Structured diff data
= Beginning of Section =

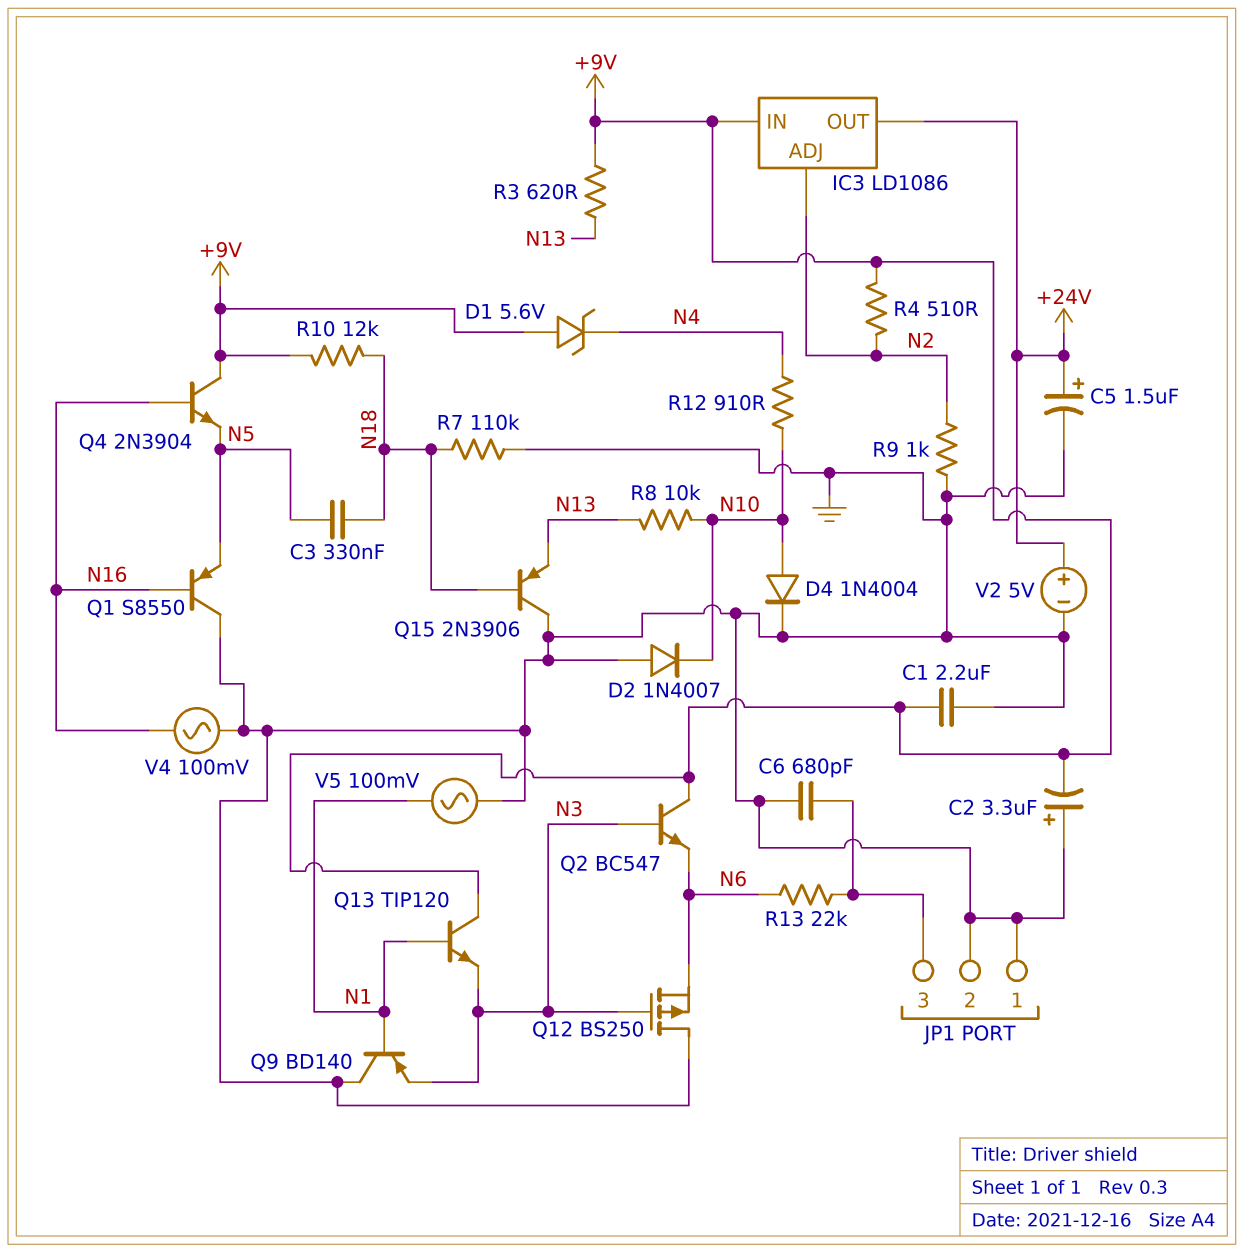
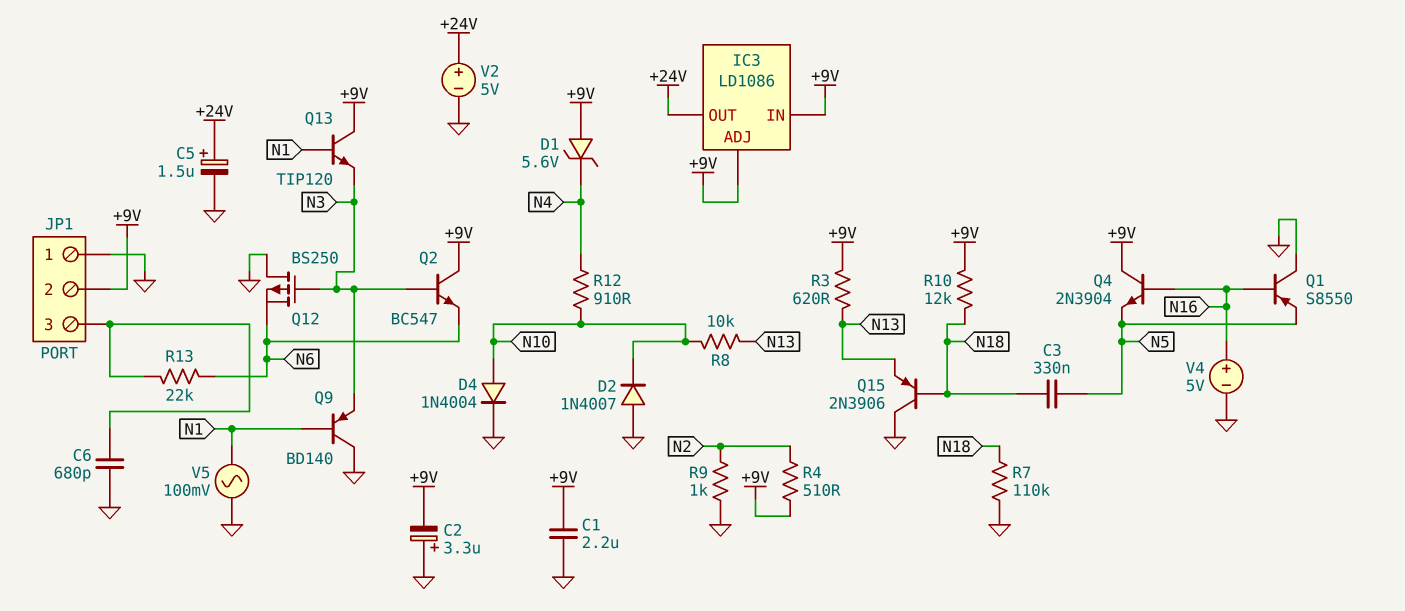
IC3 pin ADJ: N2 -> +9V
JP1 pin 2: GND -> +9V
V4: AC 100mV (GND, N16) -> 5V (plus N16, minus GND)

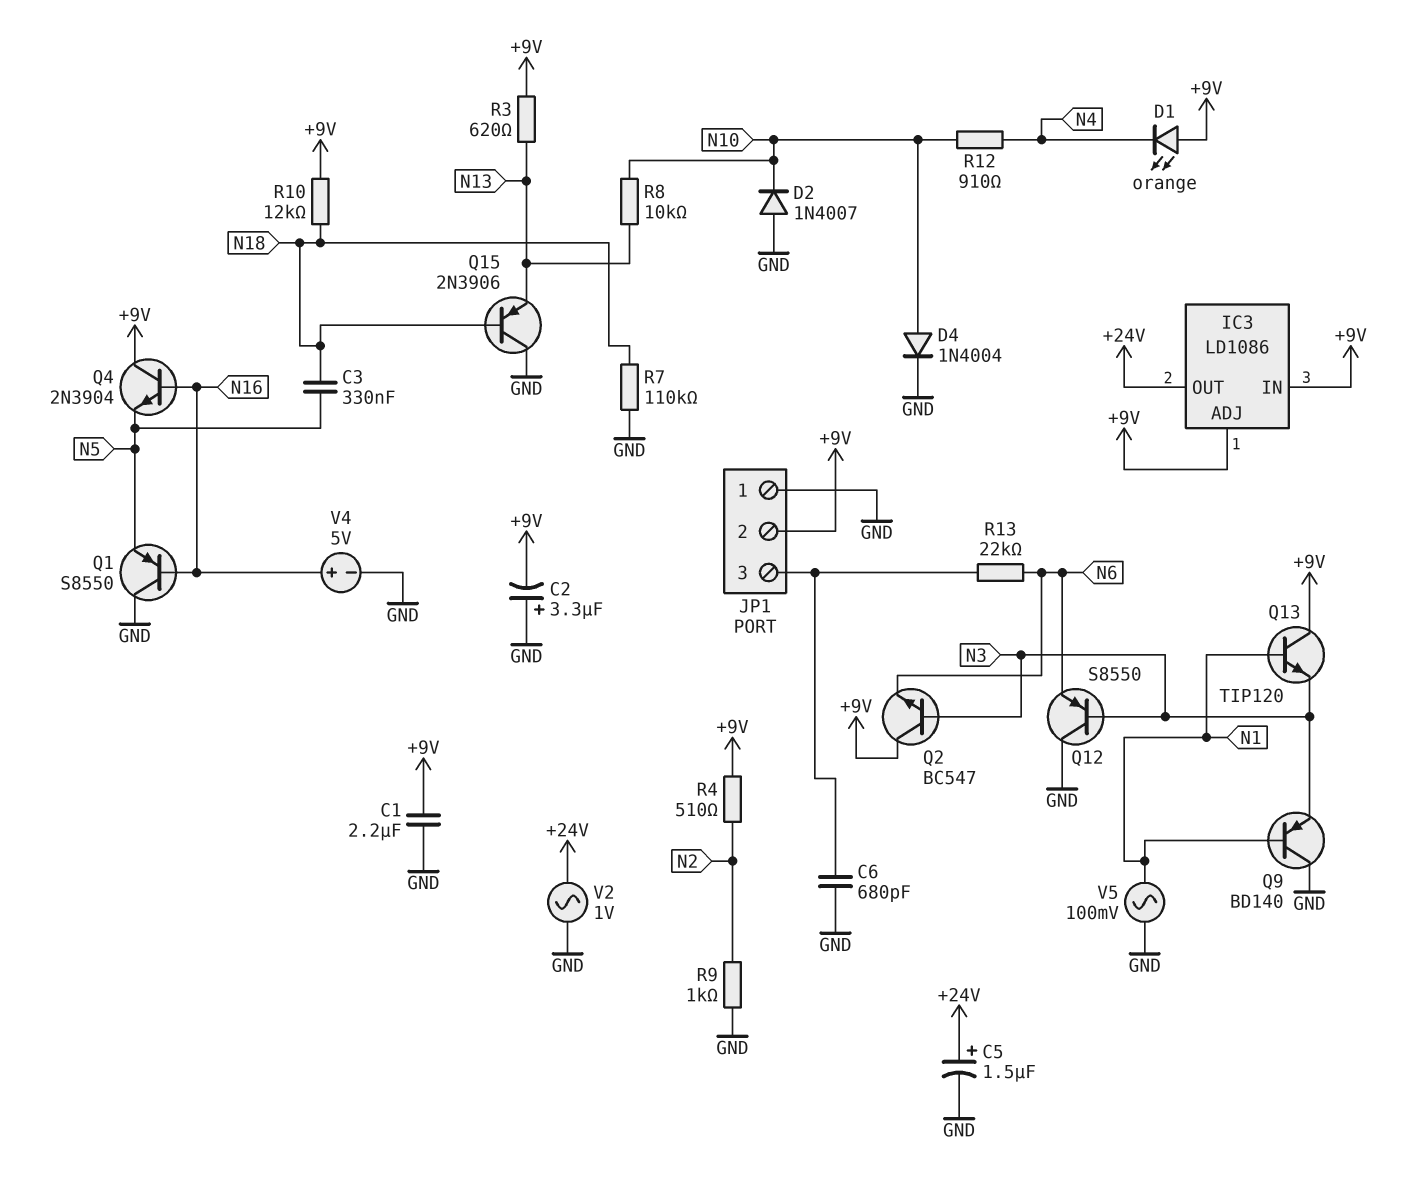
D1: zener 5.6V (A +9V, K N4) -> LED orange (A +9V, K N4)
Q12: PMOS BS250 (G N3, D GND, S N6) -> PNP S8550 (B N3, C GND, E N6)
V2: 5V (plus +24V, minus GND) -> AC 1V (+24V, GND)

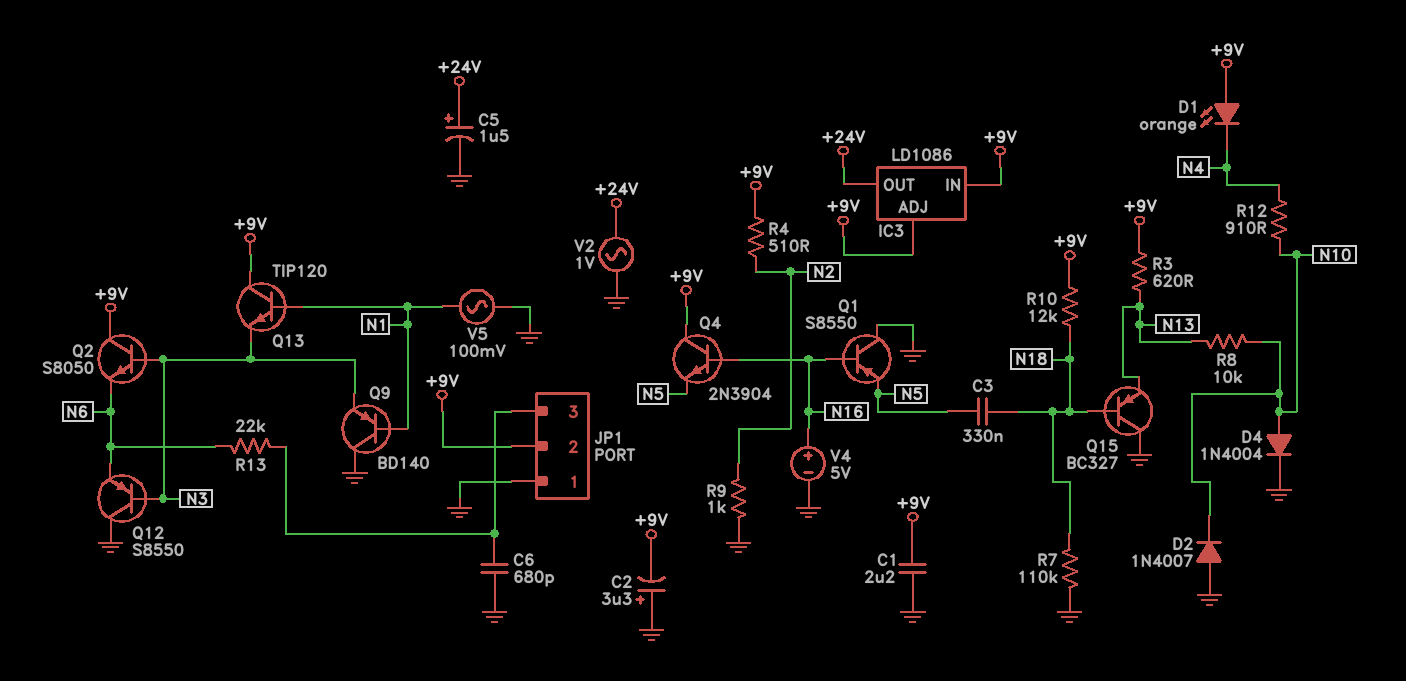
Q2: NPN BC547 (B N3, C +9V, E N6) -> NPN S8050 (B N3, C +9V, E N6)
Q15: PNP 2N3906 (B N18, C GND, E N13) -> PNP BC327 (B N18, C GND, E N13)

= End of Section =

Leave the pictures out and reproduce all of the records exactly.

OUTPUT FOR THIS EXERCISE
IC3 pin ADJ: N2 -> +9V
JP1 pin 2: GND -> +9V
V4: AC 100mV (GND, N16) -> 5V (plus N16, minus GND)

D1: zener 5.6V (A +9V, K N4) -> LED orange (A +9V, K N4)
Q12: PMOS BS250 (G N3, D GND, S N6) -> PNP S8550 (B N3, C GND, E N6)
V2: 5V (plus +24V, minus GND) -> AC 1V (+24V, GND)

Q2: NPN BC547 (B N3, C +9V, E N6) -> NPN S8050 (B N3, C +9V, E N6)
Q15: PNP 2N3906 (B N18, C GND, E N13) -> PNP BC327 (B N18, C GND, E N13)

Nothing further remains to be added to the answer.